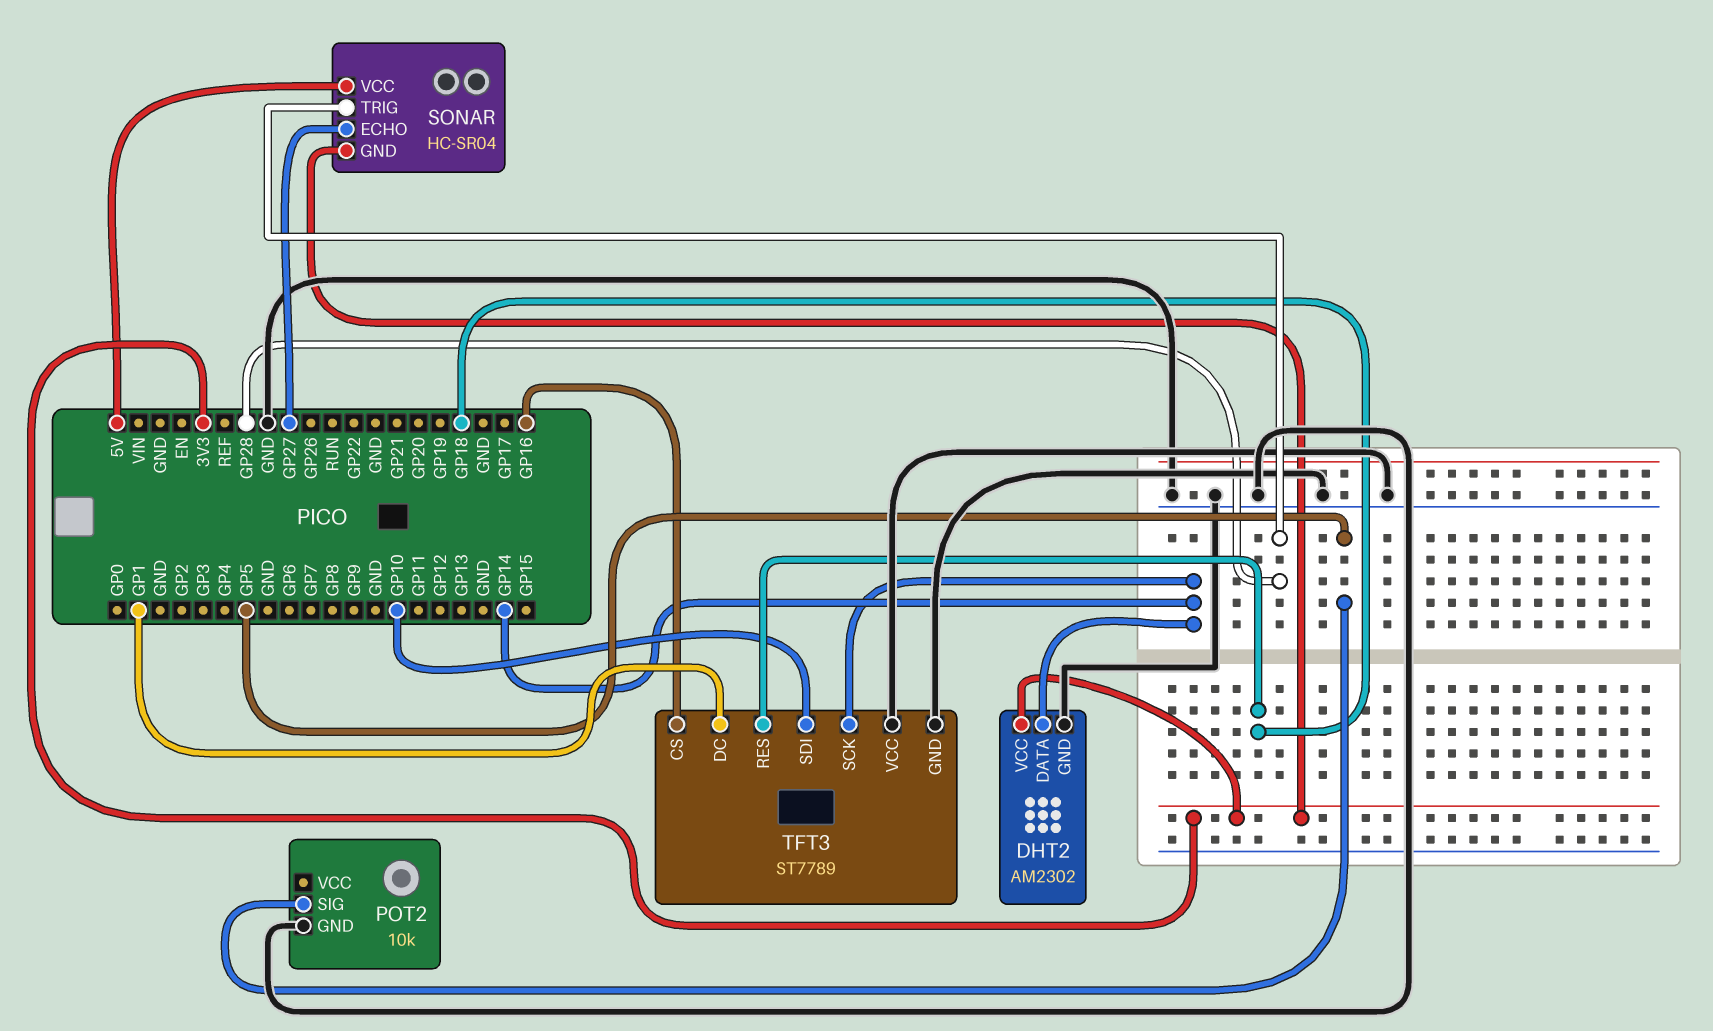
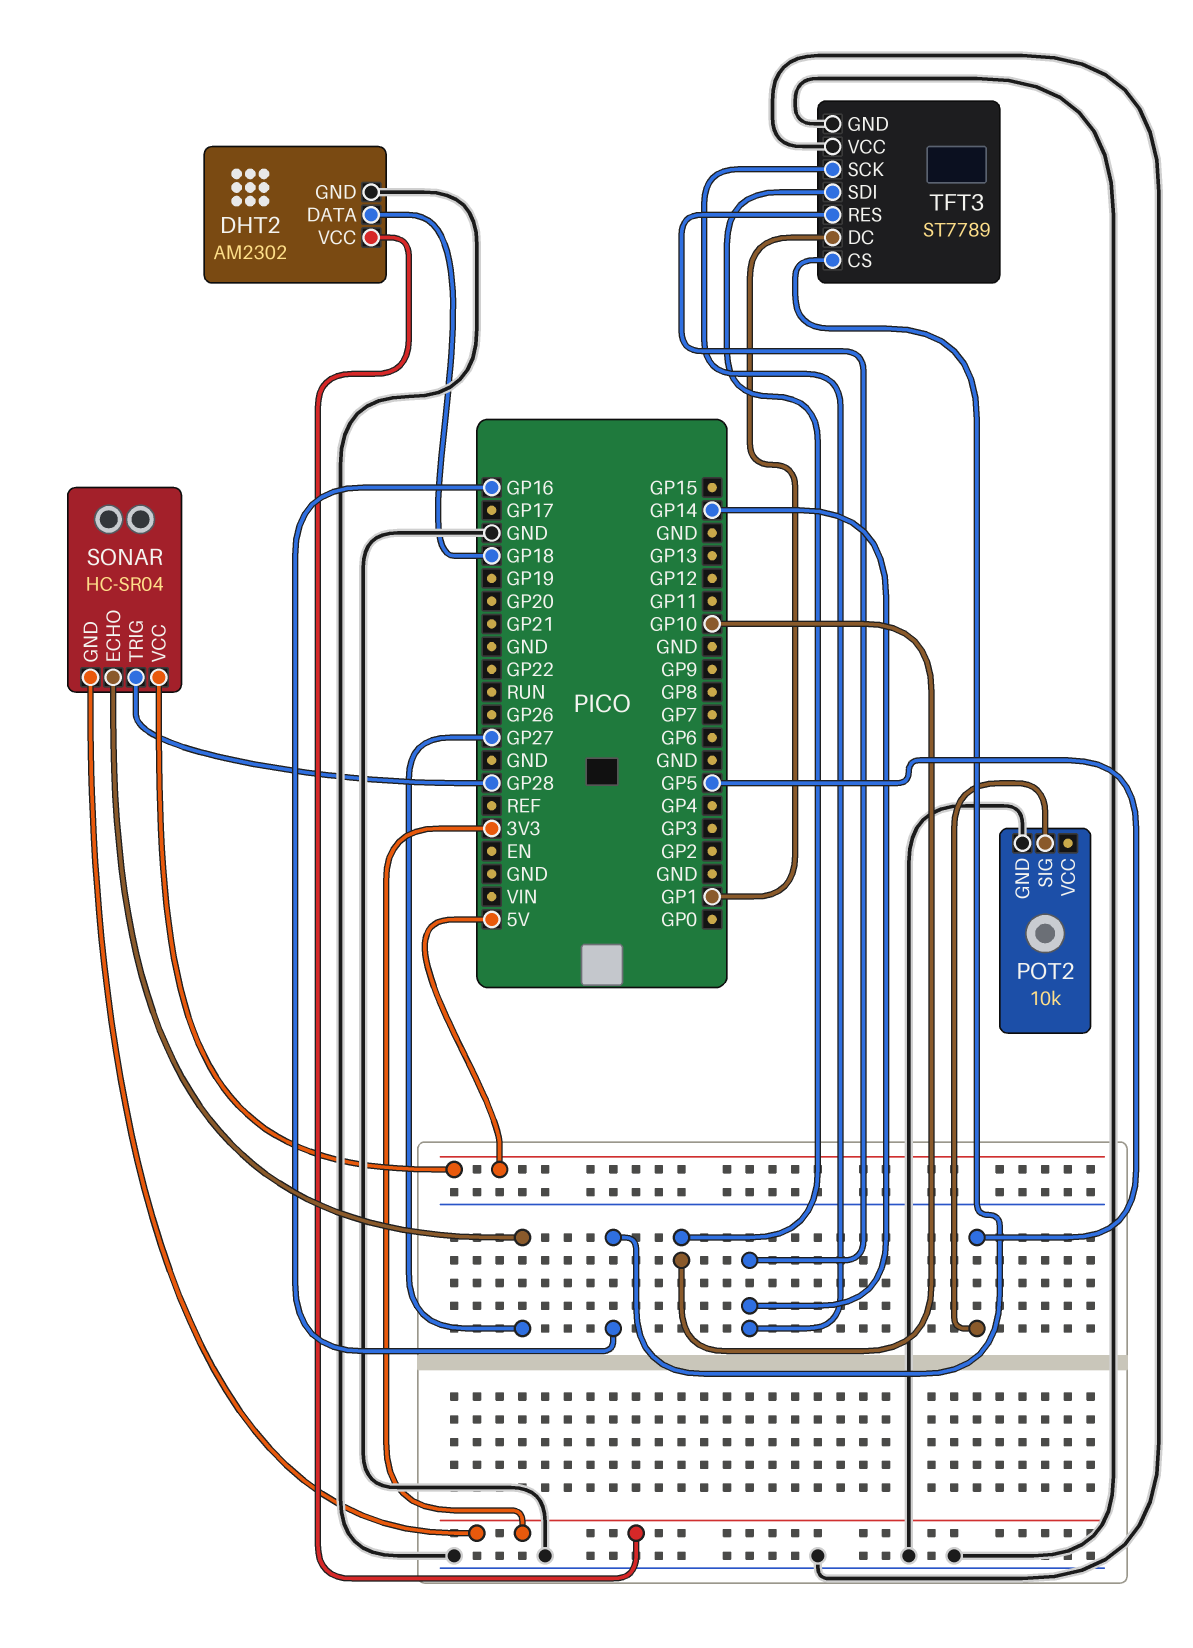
DHT2 pin DATA: GP14 -> GP18
TFT3 pin RES: GP18 -> GP14

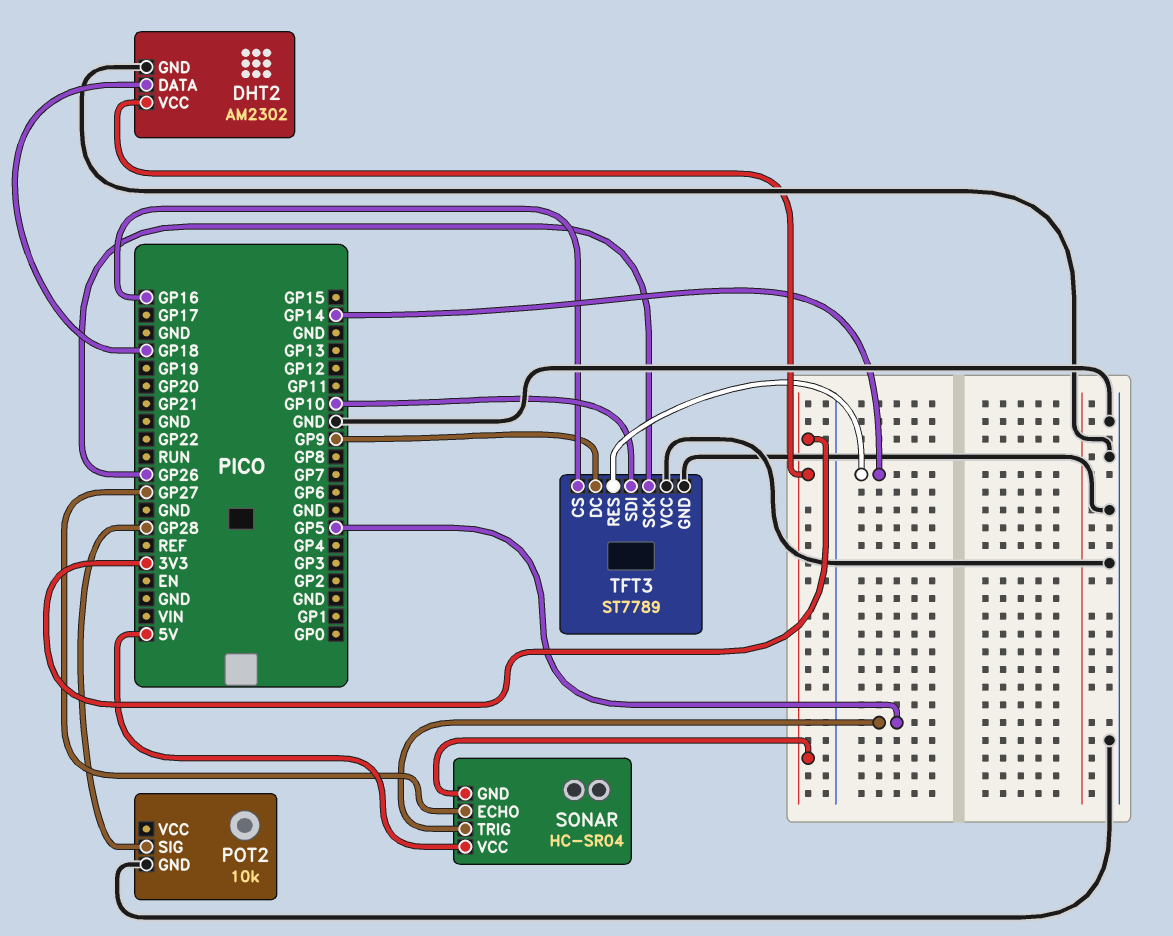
POT2 pin SIG: GP5 -> GP28
SONAR pin TRIG: GP28 -> GP5
TFT3 pin DC: GP1 -> GP9
TFT3 pin SCK: GP14 -> GP26

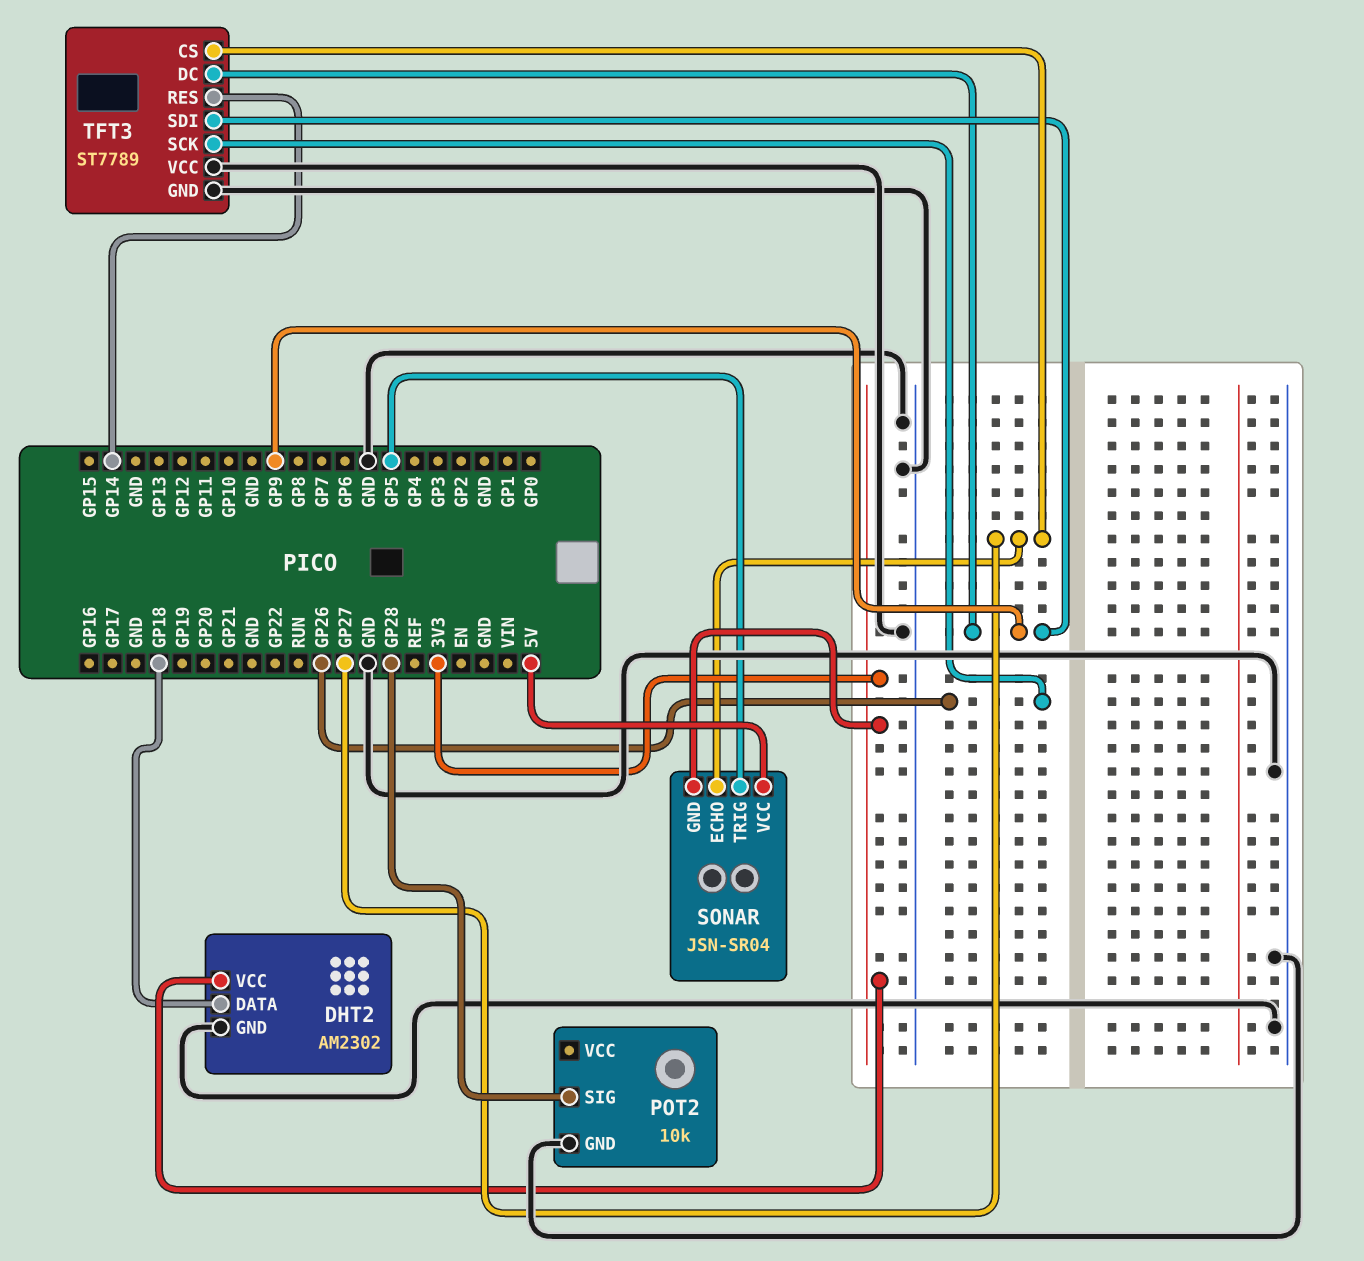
SONAR: HC-SR04 -> JSN-SR04
TFT3 pin CS: GP16 -> GP27
TFT3 pin SDI: GP10 -> GP9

§ EXERCISE BRIEF: What are the lines of the data above that include the string "SONAR"? Copy them.

§ SOLUTION TO THE PROBLEM:
SONAR pin TRIG: GP28 -> GP5
SONAR: HC-SR04 -> JSN-SR04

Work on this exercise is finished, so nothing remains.